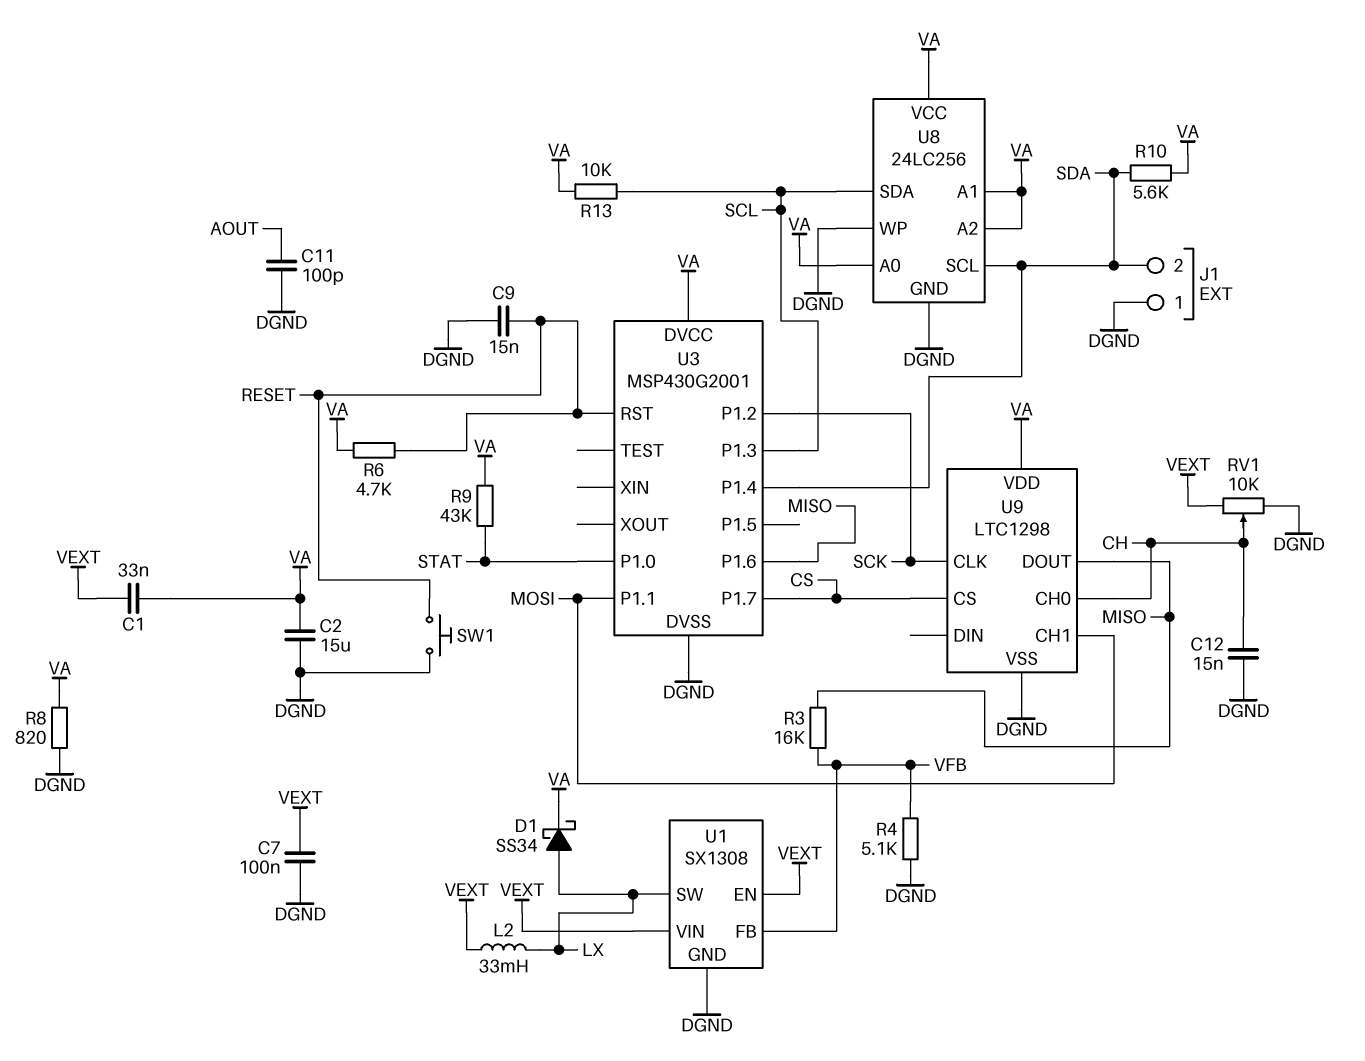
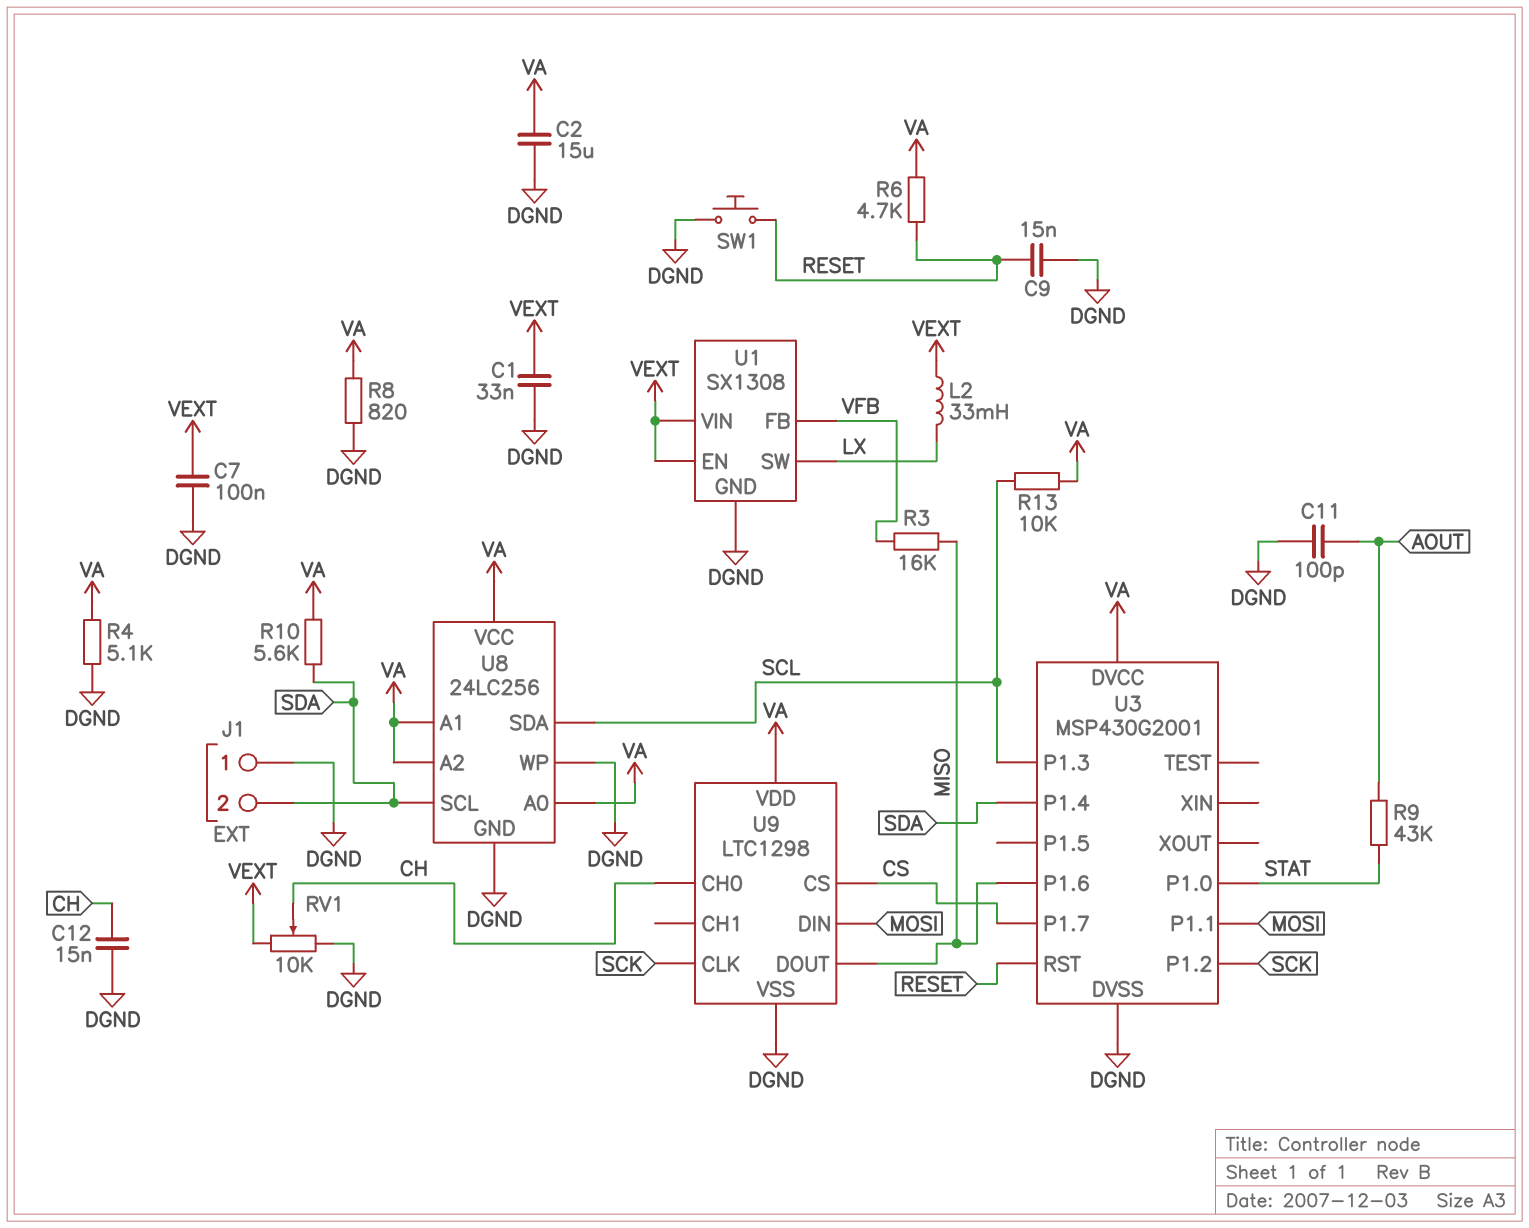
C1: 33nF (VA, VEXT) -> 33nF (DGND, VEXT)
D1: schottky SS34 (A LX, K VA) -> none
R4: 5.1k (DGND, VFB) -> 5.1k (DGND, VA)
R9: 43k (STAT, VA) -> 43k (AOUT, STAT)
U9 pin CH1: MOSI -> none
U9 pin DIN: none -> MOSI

(Task details) Everything in the data except the pictures must be retyped exactly.

(Solution below)
C1: 33nF (VA, VEXT) -> 33nF (DGND, VEXT)
D1: schottky SS34 (A LX, K VA) -> none
R4: 5.1k (DGND, VFB) -> 5.1k (DGND, VA)
R9: 43k (STAT, VA) -> 43k (AOUT, STAT)
U9 pin CH1: MOSI -> none
U9 pin DIN: none -> MOSI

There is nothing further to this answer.